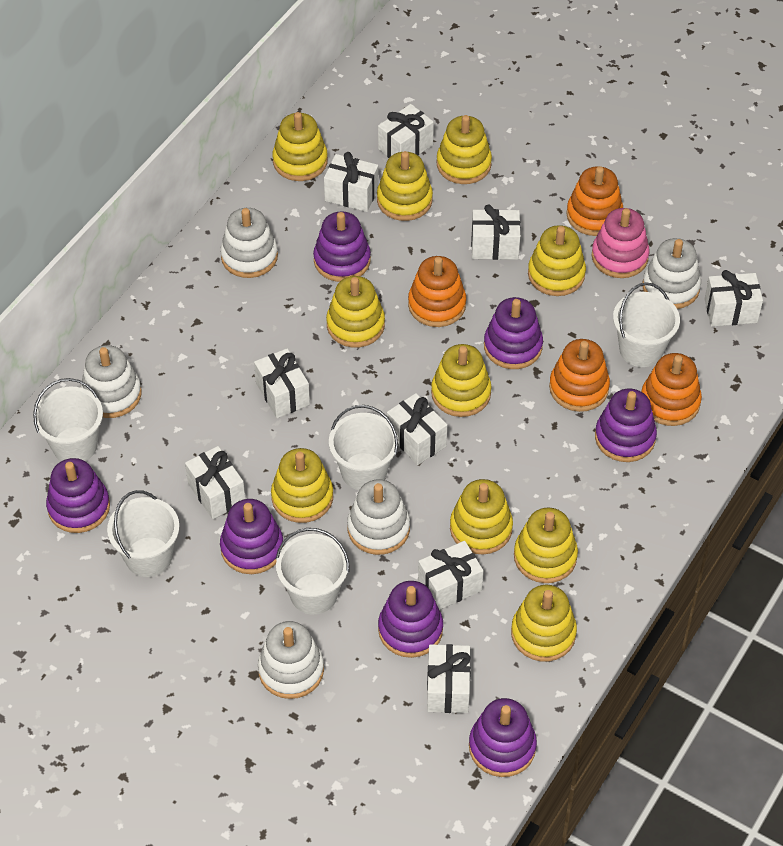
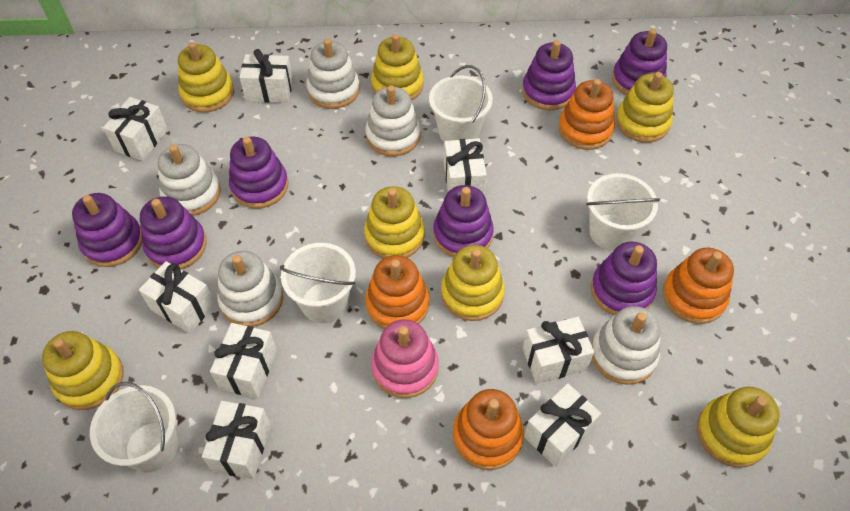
white bucket: 5 -> 4
white gift: 9 -> 8
yellow stacking toy: 10 -> 7

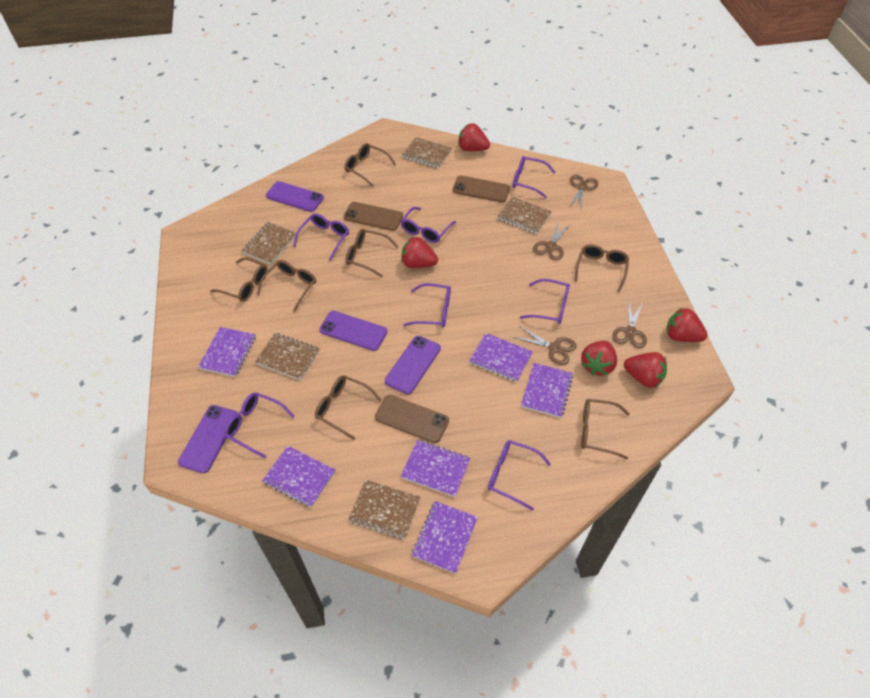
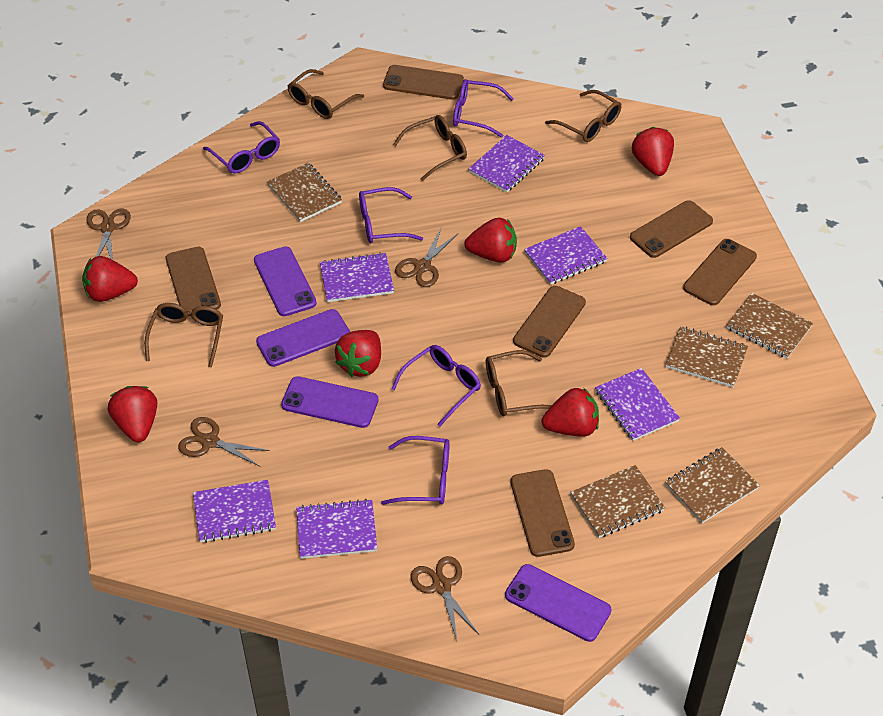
brown glasses: 7 -> 5
brown phone: 3 -> 6
purple glasses: 7 -> 5
red strawberry: 5 -> 6

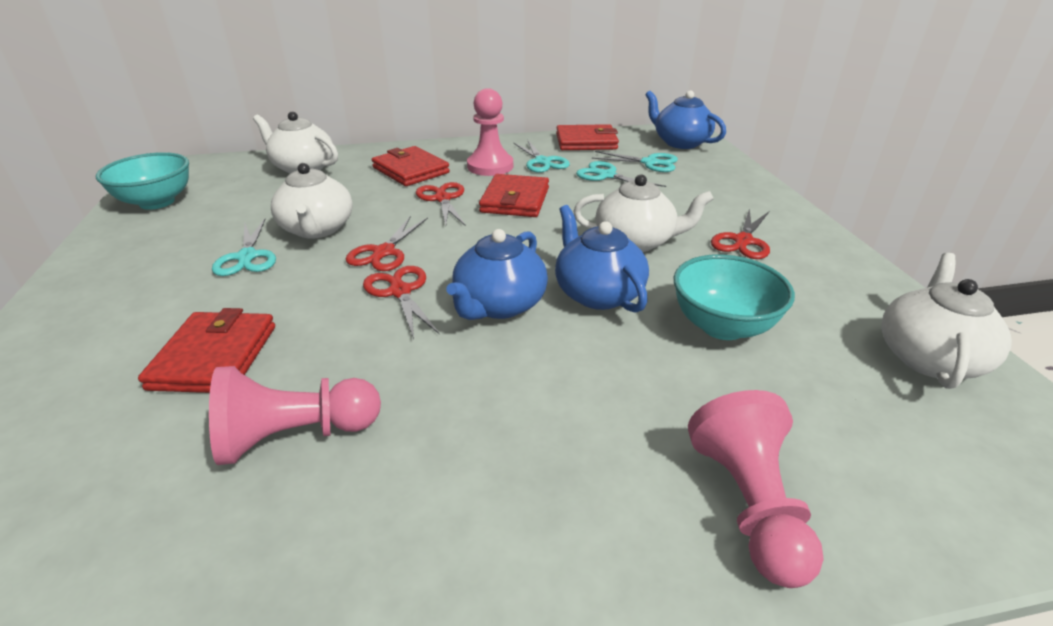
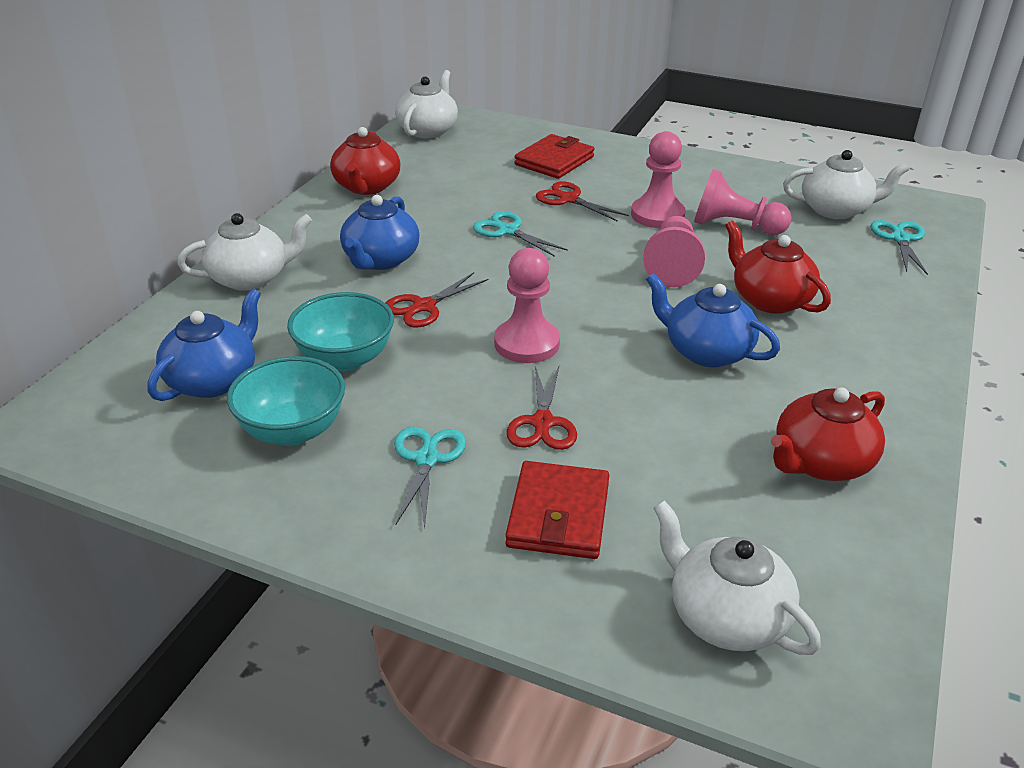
pink pawn: 3 -> 4
red scissors: 4 -> 3
red teapot: 0 -> 3
red wallet: 4 -> 2
turquoise scissors: 4 -> 3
----
Pictures are not part of the copy. Restate everything else in the listing word for word.

(Output of the exercise):
white bucket: 5 -> 4
white gift: 9 -> 8
yellow stacking toy: 10 -> 7

brown glasses: 7 -> 5
brown phone: 3 -> 6
purple glasses: 7 -> 5
red strawberry: 5 -> 6

pink pawn: 3 -> 4
red scissors: 4 -> 3
red teapot: 0 -> 3
red wallet: 4 -> 2
turquoise scissors: 4 -> 3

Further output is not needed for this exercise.